> [AIM OF THE TASK]
List all lines of the data that include the string "blue".

══ GIVEN RECORDS ══

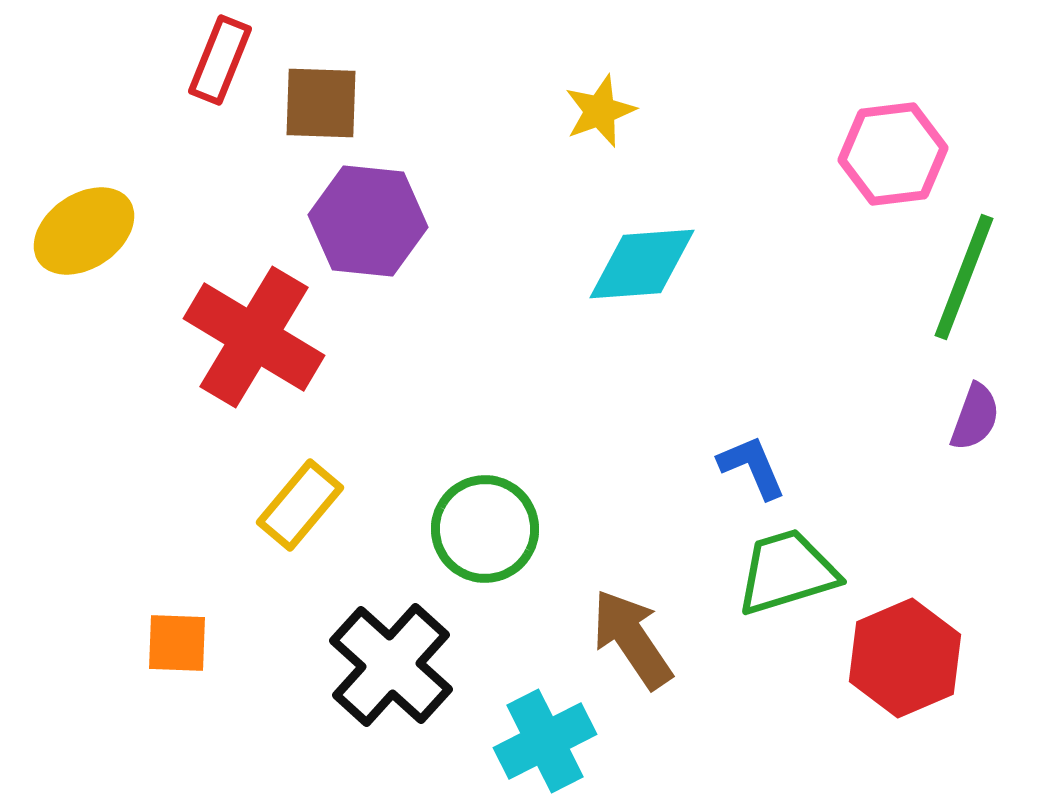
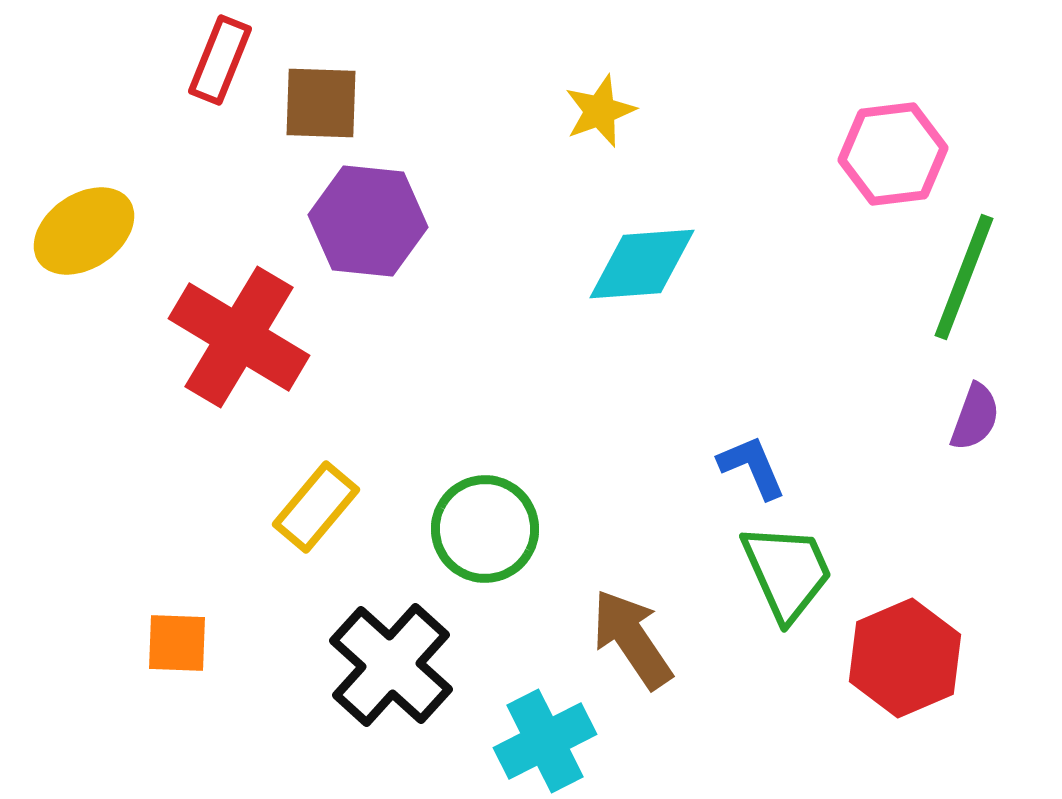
red cross: moved 15 px left
yellow rectangle: moved 16 px right, 2 px down
green trapezoid: rotated 83 degrees clockwise
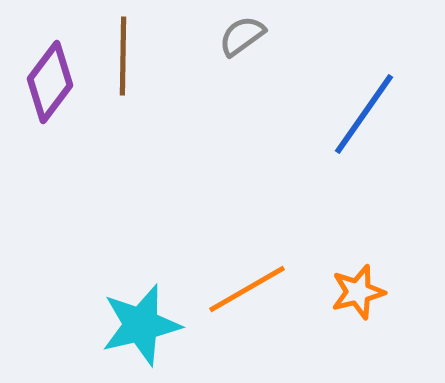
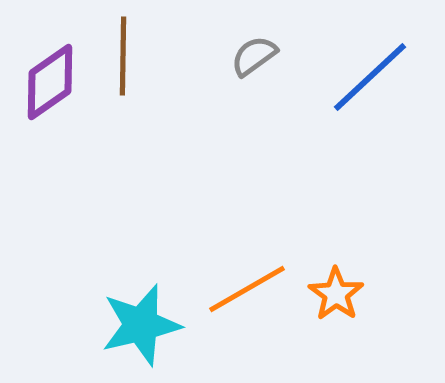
gray semicircle: moved 12 px right, 20 px down
purple diamond: rotated 18 degrees clockwise
blue line: moved 6 px right, 37 px up; rotated 12 degrees clockwise
orange star: moved 22 px left, 2 px down; rotated 22 degrees counterclockwise
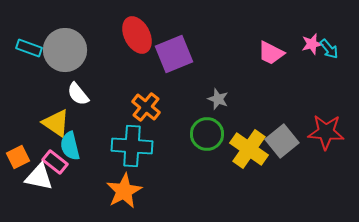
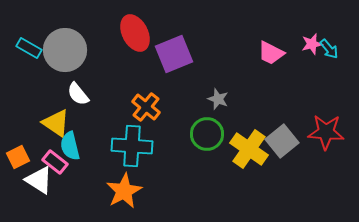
red ellipse: moved 2 px left, 2 px up
cyan rectangle: rotated 10 degrees clockwise
white triangle: moved 3 px down; rotated 20 degrees clockwise
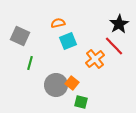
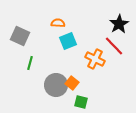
orange semicircle: rotated 16 degrees clockwise
orange cross: rotated 24 degrees counterclockwise
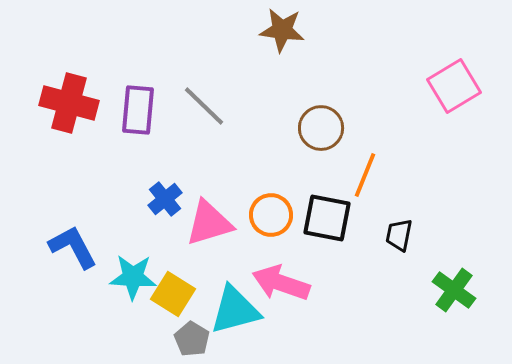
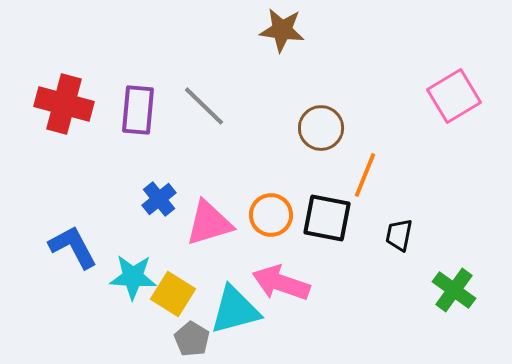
pink square: moved 10 px down
red cross: moved 5 px left, 1 px down
blue cross: moved 6 px left
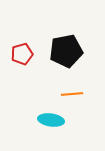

═══

> [TASK OUTPUT]
blue line: moved 6 px right, 37 px up; rotated 12 degrees clockwise
blue cross: moved 6 px left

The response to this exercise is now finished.